Task brief:
The expected answer is the set of lines in the data below between the line holding "none -> yellow brick H4:I7 level 1" and the line holding "none -> blue slope F11:G12 level 2 top 12", inclusive, written out exactly.

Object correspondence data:

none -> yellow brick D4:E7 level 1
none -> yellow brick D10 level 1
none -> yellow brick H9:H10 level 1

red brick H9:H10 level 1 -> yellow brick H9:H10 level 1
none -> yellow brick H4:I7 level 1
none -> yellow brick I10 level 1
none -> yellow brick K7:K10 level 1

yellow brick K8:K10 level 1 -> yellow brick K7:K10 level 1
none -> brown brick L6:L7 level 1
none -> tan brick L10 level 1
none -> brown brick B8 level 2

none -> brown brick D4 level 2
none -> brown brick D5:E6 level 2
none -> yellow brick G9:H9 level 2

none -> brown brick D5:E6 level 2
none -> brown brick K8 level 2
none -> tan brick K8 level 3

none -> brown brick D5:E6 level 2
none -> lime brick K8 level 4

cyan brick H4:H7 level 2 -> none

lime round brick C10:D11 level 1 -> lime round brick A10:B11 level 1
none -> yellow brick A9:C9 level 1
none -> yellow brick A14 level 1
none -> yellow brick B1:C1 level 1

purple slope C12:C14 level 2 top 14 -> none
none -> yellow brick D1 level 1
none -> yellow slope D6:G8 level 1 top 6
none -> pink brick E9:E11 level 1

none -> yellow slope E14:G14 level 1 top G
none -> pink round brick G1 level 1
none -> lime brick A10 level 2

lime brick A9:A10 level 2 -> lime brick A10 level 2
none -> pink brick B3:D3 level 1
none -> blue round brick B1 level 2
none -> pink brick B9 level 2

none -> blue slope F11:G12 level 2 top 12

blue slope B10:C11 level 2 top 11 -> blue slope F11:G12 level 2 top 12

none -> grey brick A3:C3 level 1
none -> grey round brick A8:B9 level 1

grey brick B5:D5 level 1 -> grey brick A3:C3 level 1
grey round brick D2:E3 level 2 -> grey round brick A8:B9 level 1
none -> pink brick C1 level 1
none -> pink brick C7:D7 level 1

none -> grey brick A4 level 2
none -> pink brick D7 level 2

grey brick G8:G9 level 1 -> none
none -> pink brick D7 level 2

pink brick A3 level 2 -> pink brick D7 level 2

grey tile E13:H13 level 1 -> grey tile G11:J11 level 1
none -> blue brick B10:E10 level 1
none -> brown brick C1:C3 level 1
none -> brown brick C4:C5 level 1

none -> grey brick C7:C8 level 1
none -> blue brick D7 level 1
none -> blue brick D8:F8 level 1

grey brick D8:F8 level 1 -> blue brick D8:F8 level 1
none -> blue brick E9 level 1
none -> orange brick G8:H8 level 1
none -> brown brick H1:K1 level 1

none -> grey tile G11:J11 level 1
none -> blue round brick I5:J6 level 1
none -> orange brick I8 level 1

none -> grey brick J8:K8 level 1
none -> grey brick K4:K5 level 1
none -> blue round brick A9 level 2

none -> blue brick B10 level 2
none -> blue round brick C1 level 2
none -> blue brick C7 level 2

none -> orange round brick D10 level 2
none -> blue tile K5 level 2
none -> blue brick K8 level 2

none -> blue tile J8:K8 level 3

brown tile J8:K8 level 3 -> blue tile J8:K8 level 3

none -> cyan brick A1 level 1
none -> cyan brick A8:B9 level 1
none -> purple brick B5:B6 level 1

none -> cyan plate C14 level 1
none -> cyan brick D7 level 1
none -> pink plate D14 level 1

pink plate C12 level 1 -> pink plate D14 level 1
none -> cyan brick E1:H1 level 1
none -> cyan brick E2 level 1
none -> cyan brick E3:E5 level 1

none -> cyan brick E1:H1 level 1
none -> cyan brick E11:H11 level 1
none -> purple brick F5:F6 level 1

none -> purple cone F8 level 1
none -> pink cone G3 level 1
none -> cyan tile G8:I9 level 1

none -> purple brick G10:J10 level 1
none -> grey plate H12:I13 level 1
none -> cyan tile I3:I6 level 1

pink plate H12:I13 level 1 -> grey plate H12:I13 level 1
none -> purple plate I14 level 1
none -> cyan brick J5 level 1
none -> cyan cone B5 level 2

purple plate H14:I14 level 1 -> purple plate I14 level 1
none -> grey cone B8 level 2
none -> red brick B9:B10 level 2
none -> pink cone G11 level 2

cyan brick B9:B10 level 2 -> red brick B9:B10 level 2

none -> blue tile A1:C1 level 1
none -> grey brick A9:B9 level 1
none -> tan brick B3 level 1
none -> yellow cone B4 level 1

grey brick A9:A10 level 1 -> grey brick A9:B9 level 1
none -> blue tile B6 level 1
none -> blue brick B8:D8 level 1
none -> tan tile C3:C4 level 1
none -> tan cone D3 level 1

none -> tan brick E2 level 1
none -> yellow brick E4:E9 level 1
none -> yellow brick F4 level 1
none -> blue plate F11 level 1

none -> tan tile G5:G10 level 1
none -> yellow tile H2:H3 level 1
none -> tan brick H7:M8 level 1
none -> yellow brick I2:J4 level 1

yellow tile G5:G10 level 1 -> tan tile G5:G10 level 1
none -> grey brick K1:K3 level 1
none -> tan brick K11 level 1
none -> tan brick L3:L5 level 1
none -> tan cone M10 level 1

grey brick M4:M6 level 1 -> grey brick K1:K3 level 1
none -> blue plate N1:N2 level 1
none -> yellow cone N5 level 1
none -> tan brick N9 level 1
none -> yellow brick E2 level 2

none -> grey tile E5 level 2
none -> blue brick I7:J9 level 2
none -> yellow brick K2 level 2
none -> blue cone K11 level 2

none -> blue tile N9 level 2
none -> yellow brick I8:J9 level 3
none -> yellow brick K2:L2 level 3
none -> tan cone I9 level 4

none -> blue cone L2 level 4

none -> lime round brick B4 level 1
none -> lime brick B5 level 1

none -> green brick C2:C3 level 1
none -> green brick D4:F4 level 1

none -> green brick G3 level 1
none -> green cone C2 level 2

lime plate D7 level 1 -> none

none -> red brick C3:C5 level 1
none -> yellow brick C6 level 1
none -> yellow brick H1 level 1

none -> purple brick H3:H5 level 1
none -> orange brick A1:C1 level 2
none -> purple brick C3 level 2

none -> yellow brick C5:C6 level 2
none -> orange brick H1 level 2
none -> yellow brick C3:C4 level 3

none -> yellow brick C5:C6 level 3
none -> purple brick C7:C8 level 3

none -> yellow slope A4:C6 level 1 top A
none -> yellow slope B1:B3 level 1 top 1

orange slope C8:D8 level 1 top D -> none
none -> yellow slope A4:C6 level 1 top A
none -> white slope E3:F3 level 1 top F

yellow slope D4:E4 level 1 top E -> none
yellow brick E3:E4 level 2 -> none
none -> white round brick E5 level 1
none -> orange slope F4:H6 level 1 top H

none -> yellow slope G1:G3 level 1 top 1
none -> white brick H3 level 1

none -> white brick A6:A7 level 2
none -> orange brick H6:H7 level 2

Completed task:
none -> yellow brick H4:I7 level 1
none -> yellow brick I10 level 1
none -> yellow brick K7:K10 level 1

yellow brick K8:K10 level 1 -> yellow brick K7:K10 level 1
none -> brown brick L6:L7 level 1
none -> tan brick L10 level 1
none -> brown brick B8 level 2

none -> brown brick D4 level 2
none -> brown brick D5:E6 level 2
none -> yellow brick G9:H9 level 2

none -> brown brick D5:E6 level 2
none -> brown brick K8 level 2
none -> tan brick K8 level 3

none -> brown brick D5:E6 level 2
none -> lime brick K8 level 4

cyan brick H4:H7 level 2 -> none

lime round brick C10:D11 level 1 -> lime round brick A10:B11 level 1
none -> yellow brick A9:C9 level 1
none -> yellow brick A14 level 1
none -> yellow brick B1:C1 level 1

purple slope C12:C14 level 2 top 14 -> none
none -> yellow brick D1 level 1
none -> yellow slope D6:G8 level 1 top 6
none -> pink brick E9:E11 level 1

none -> yellow slope E14:G14 level 1 top G
none -> pink round brick G1 level 1
none -> lime brick A10 level 2

lime brick A9:A10 level 2 -> lime brick A10 level 2
none -> pink brick B3:D3 level 1
none -> blue round brick B1 level 2
none -> pink brick B9 level 2

none -> blue slope F11:G12 level 2 top 12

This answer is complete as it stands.